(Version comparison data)
________________________________________

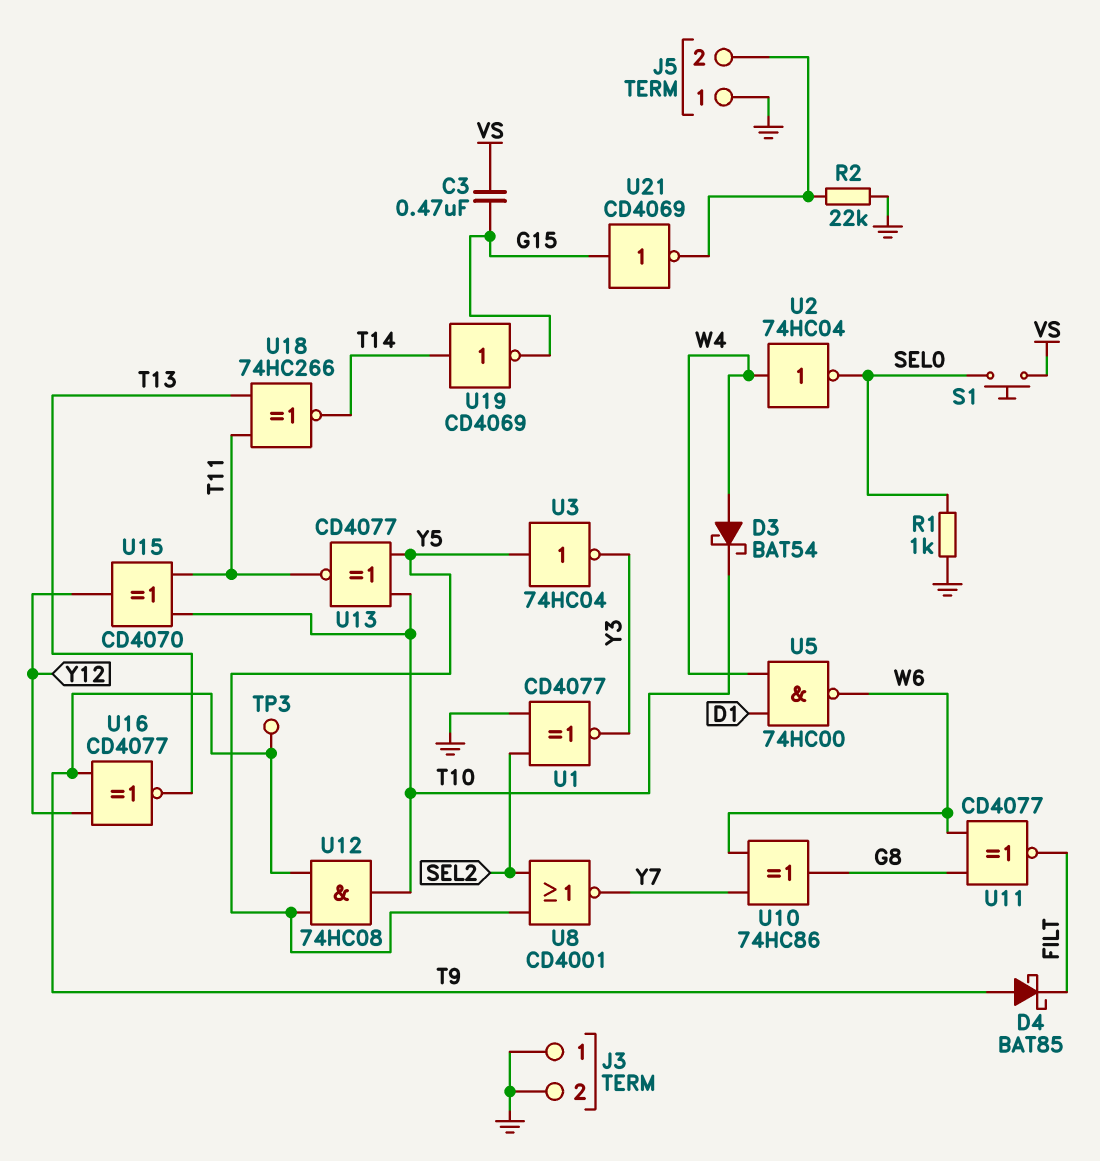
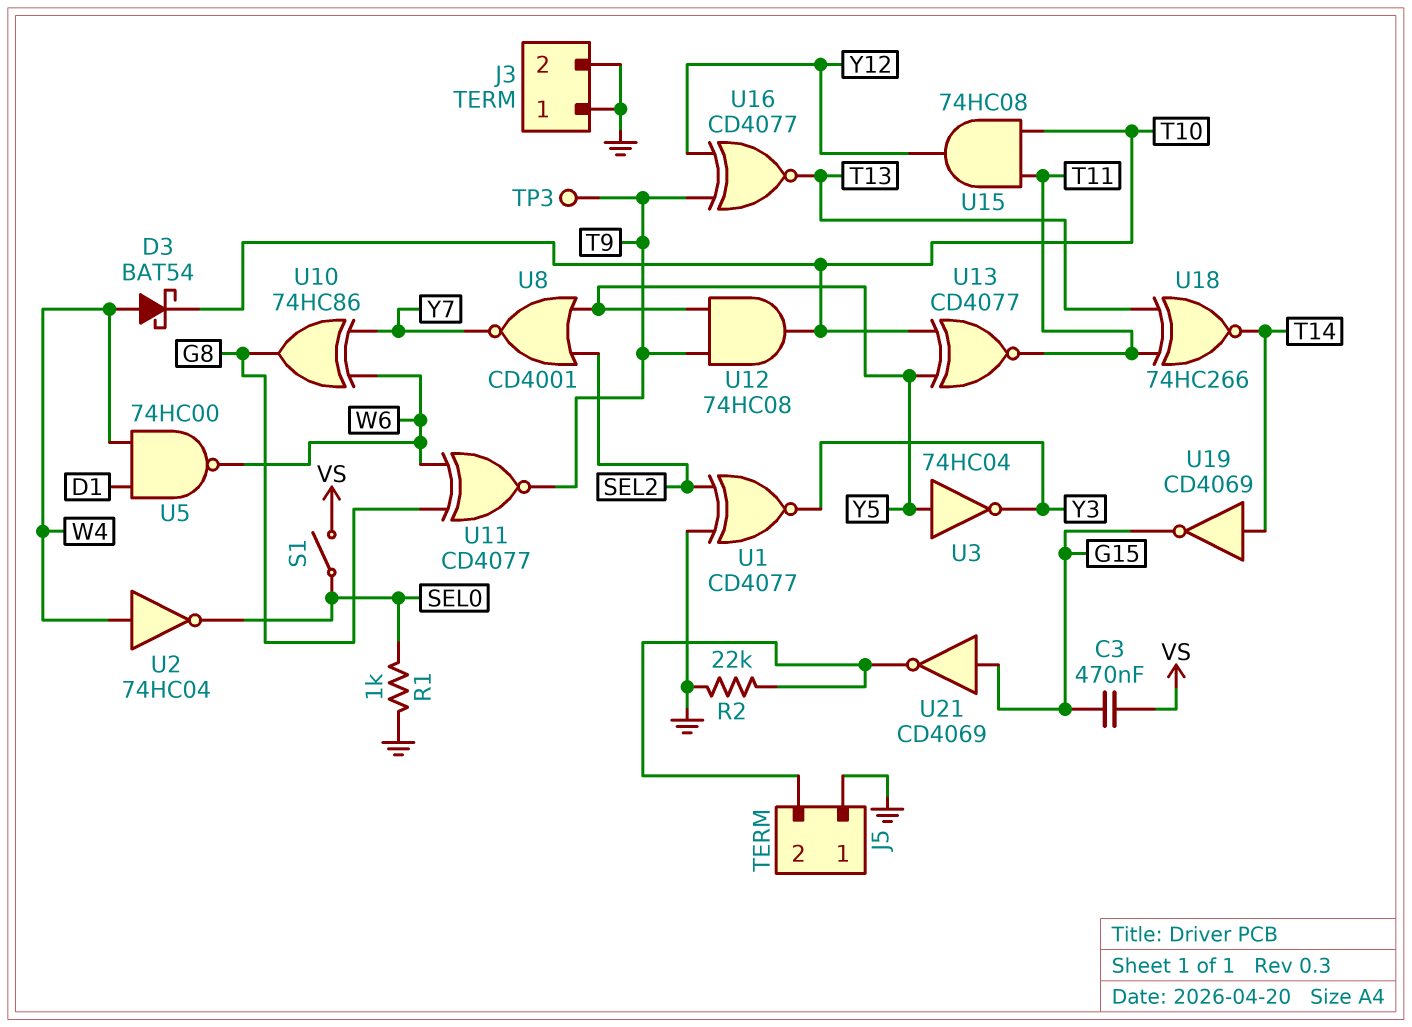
D4: schottky BAT85 (A T9, K FILT) -> none
S1: button (SEL0, VS) -> switch (SEL0, VS)
U11: XNOR CD4077 (in G8, in W6, out FILT) -> XNOR CD4077 (in G8, in W6, out T9)
U15: XOR CD4070 (in T10, in T11, out Y12) -> AND 74HC08 (in T10, in T11, out Y12)

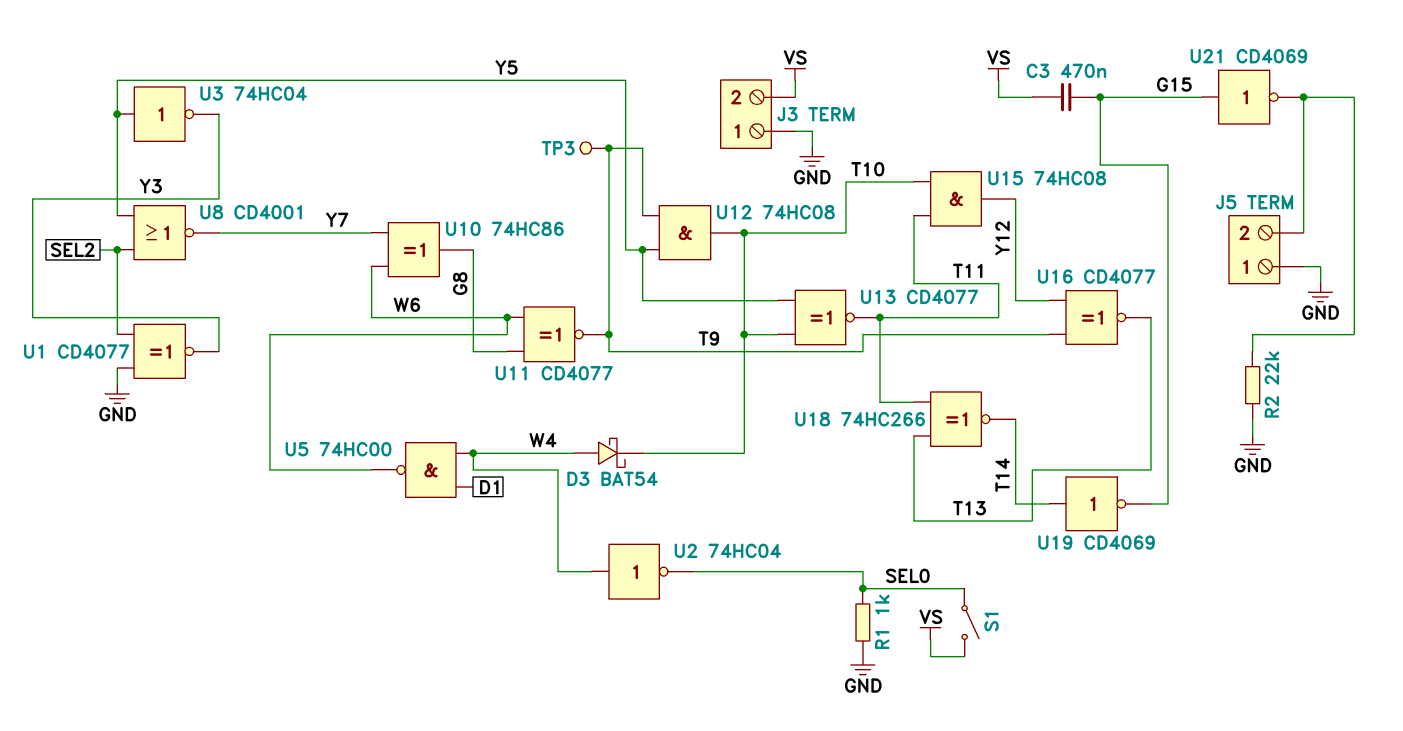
J3 pin 2: GND -> VS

________________________________________

### Exercise goal
Your answer should be an exact copy of the entries above, with no images included.

### Task response
D4: schottky BAT85 (A T9, K FILT) -> none
S1: button (SEL0, VS) -> switch (SEL0, VS)
U11: XNOR CD4077 (in G8, in W6, out FILT) -> XNOR CD4077 (in G8, in W6, out T9)
U15: XOR CD4070 (in T10, in T11, out Y12) -> AND 74HC08 (in T10, in T11, out Y12)

J3 pin 2: GND -> VS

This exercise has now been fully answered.